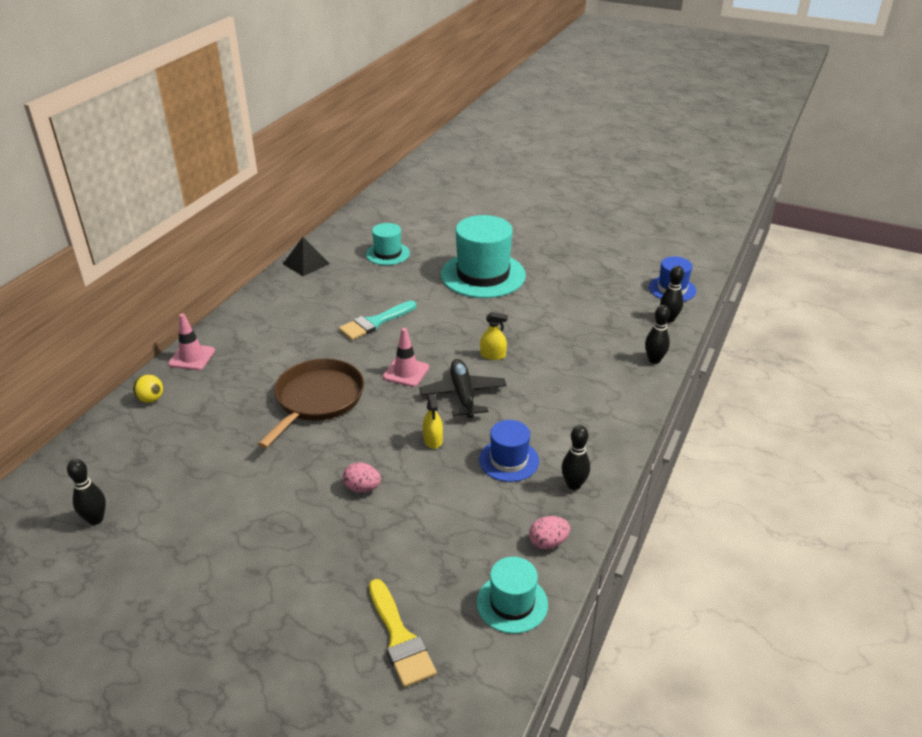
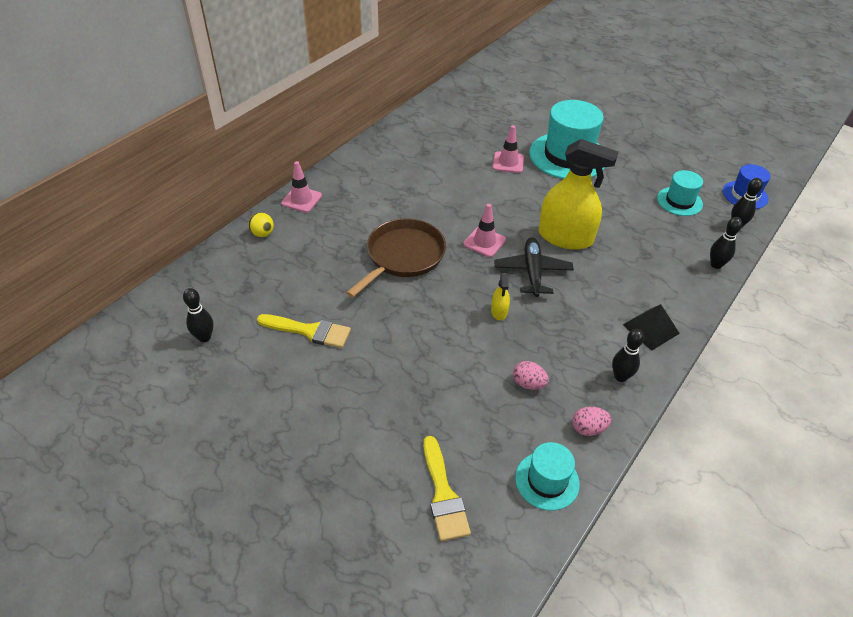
camera: 10 degrees right, 10 degrees up
(220, 493) = (309, 331): none -> yellow brush
(306, 263) = (411, 123): black pyramid -> black pyramid (651, 329)
(362, 488) = (430, 347): pink egg -> pink egg (528, 384)
(375, 322) = (463, 189): turquoise brush -> none
(387, 254) = (484, 123): turquoise hat -> turquoise hat (679, 201)
(419, 289) = (508, 162): none -> pink traffic cone
(493, 355) = (565, 237): yellow spray bottle -> yellow spray bottle, size x2.39
(509, 460) = (564, 342): blue hat -> none

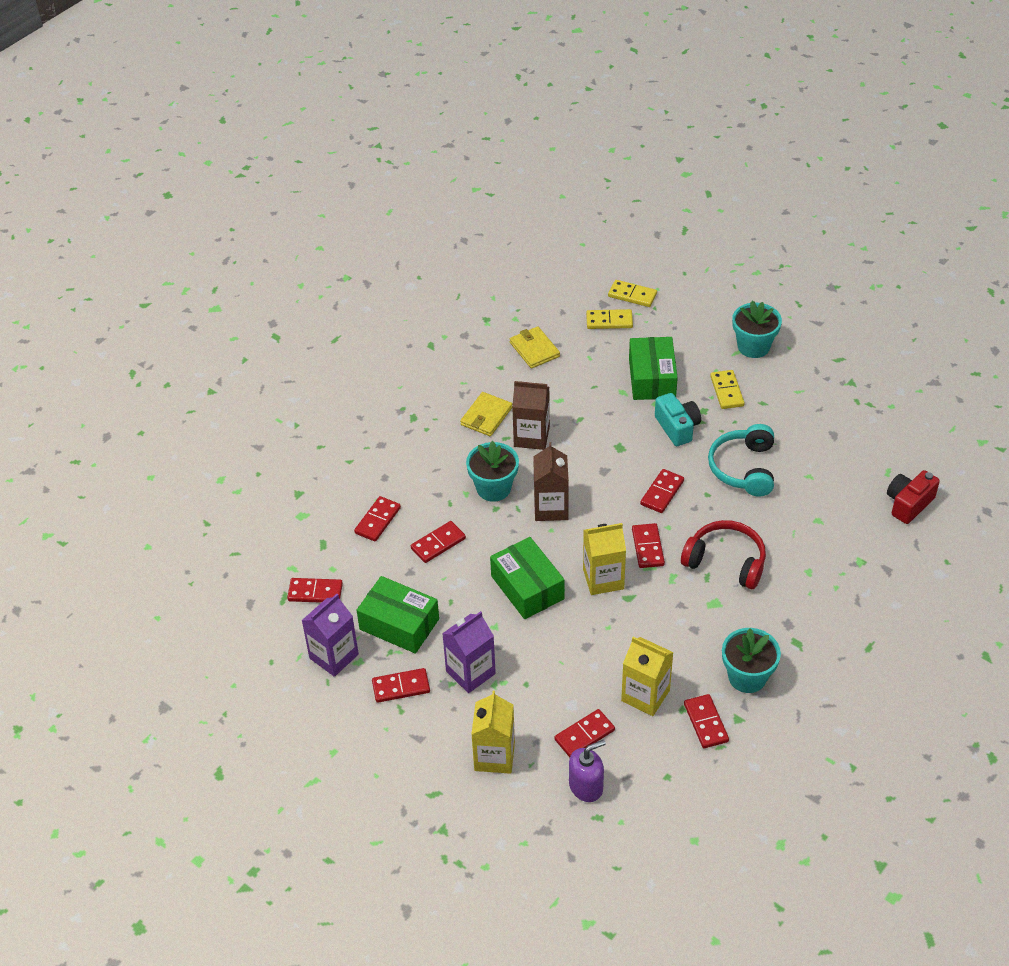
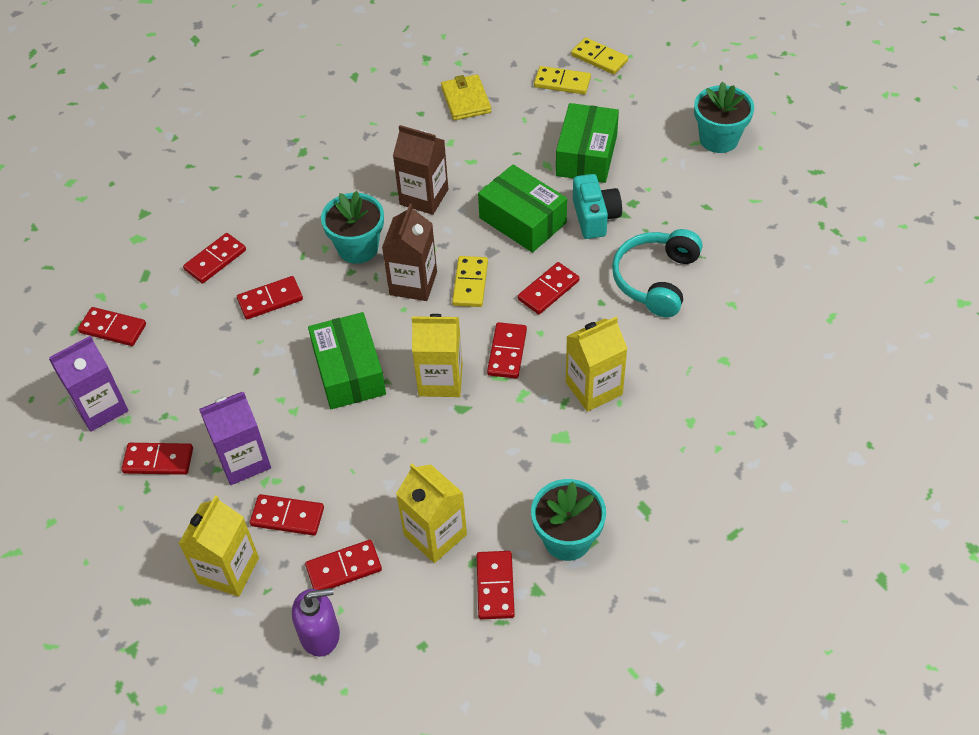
camera: 15 degrees right, 5 degrees up
(399, 624) = (188, 385): green box -> green box (522, 220)
(486, 416) = (382, 165): yellow wallet -> none
(524, 707) = (287, 517): none -> red domino
(726, 391) = (668, 185): yellow domino -> yellow domino (470, 283)
(726, 561) = (594, 388): red headphones -> yellow carton
(908, 504) = (844, 362): red camera -> none

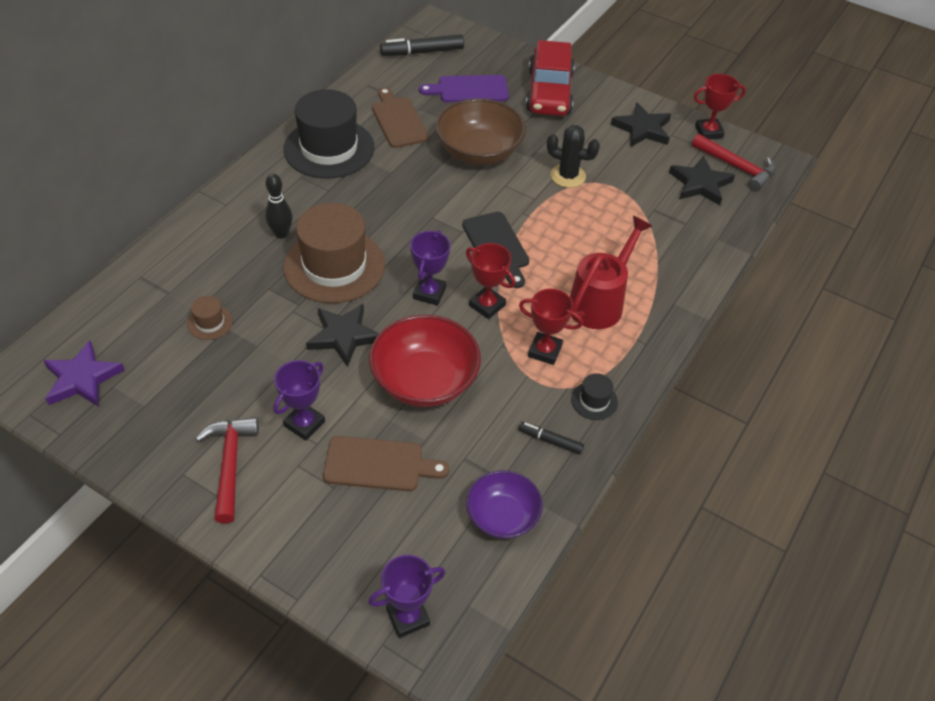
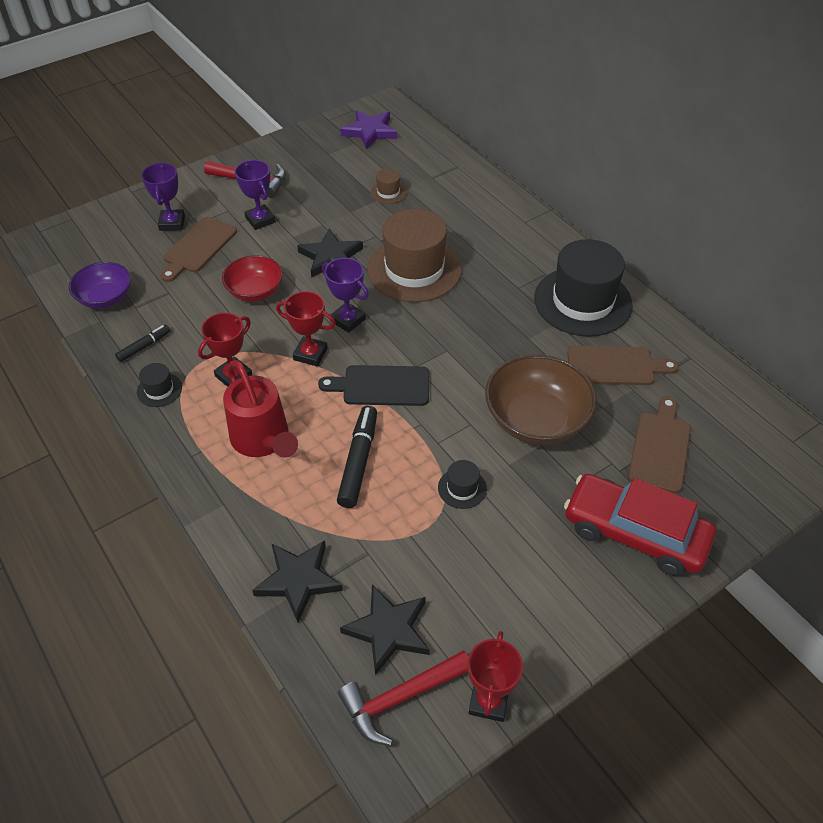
camera: 115 degrees right, 0 degrees up
(281, 234) = (471, 246): black bowling pin -> none
(408, 617) = (77, 233): purple trophy -> purple trophy (172, 223)
(422, 52) = (752, 425): black marker -> black marker (358, 461)
(425, 380) = (255, 291): red bowl -> red bowl, size x0.63
(469, 89) = (660, 448): purple cutting board -> brown cutting board
(487, 305) = (310, 354): red trophy -> red trophy turned 45 degrees clockwise
(568, 176) = (462, 488): black cactus -> black hat
(642, 129) = (523, 613): black star -> black star (298, 580)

Problem requirements: Retype only the lines from the line with "(362, 488) = (430, 347): pink" through the last line of the data. Keep both ends and skip the pictures.

Answer space:
(362, 488) = (430, 347): pink egg -> pink egg (528, 384)
(375, 322) = (463, 189): turquoise brush -> none
(387, 254) = (484, 123): turquoise hat -> turquoise hat (679, 201)
(419, 289) = (508, 162): none -> pink traffic cone
(493, 355) = (565, 237): yellow spray bottle -> yellow spray bottle, size x2.39
(509, 460) = (564, 342): blue hat -> none

camera: 15 degrees right, 5 degrees up
(399, 624) = (188, 385): green box -> green box (522, 220)
(486, 416) = (382, 165): yellow wallet -> none
(524, 707) = (287, 517): none -> red domino
(726, 391) = (668, 185): yellow domino -> yellow domino (470, 283)
(726, 561) = (594, 388): red headphones -> yellow carton
(908, 504) = (844, 362): red camera -> none

camera: 115 degrees right, 0 degrees up
(281, 234) = (471, 246): black bowling pin -> none
(408, 617) = (77, 233): purple trophy -> purple trophy (172, 223)
(422, 52) = (752, 425): black marker -> black marker (358, 461)
(425, 380) = (255, 291): red bowl -> red bowl, size x0.63
(469, 89) = (660, 448): purple cutting board -> brown cutting board
(487, 305) = (310, 354): red trophy -> red trophy turned 45 degrees clockwise
(568, 176) = (462, 488): black cactus -> black hat
(642, 129) = (523, 613): black star -> black star (298, 580)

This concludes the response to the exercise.